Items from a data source
────────
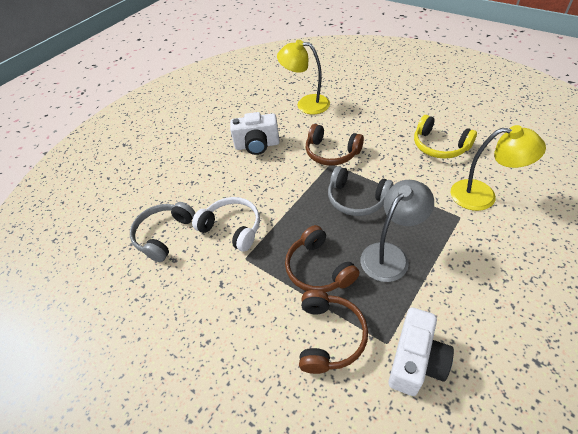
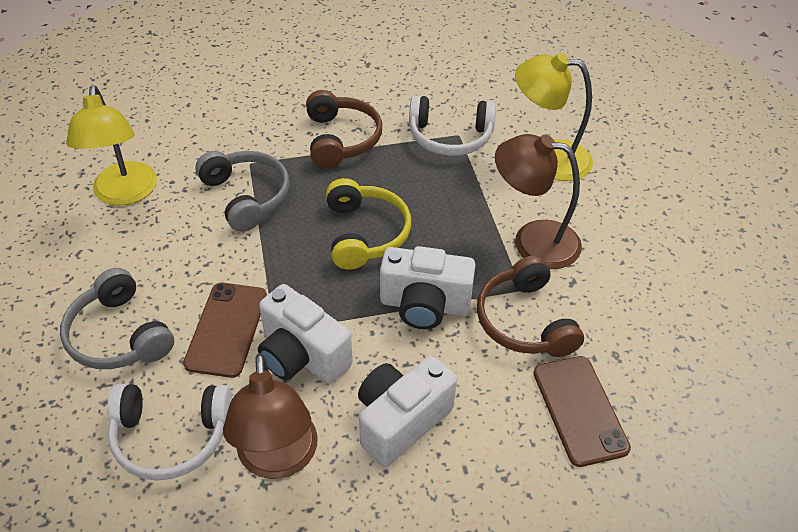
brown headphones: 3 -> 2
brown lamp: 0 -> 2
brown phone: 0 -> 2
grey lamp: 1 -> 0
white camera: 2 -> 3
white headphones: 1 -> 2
────────
» **EXERCISE DESCRIPTION**: Search the entries for the string "brown" and collect each line that has it.

» **SOLUTION TO THIS TASK**:
brown headphones: 3 -> 2
brown lamp: 0 -> 2
brown phone: 0 -> 2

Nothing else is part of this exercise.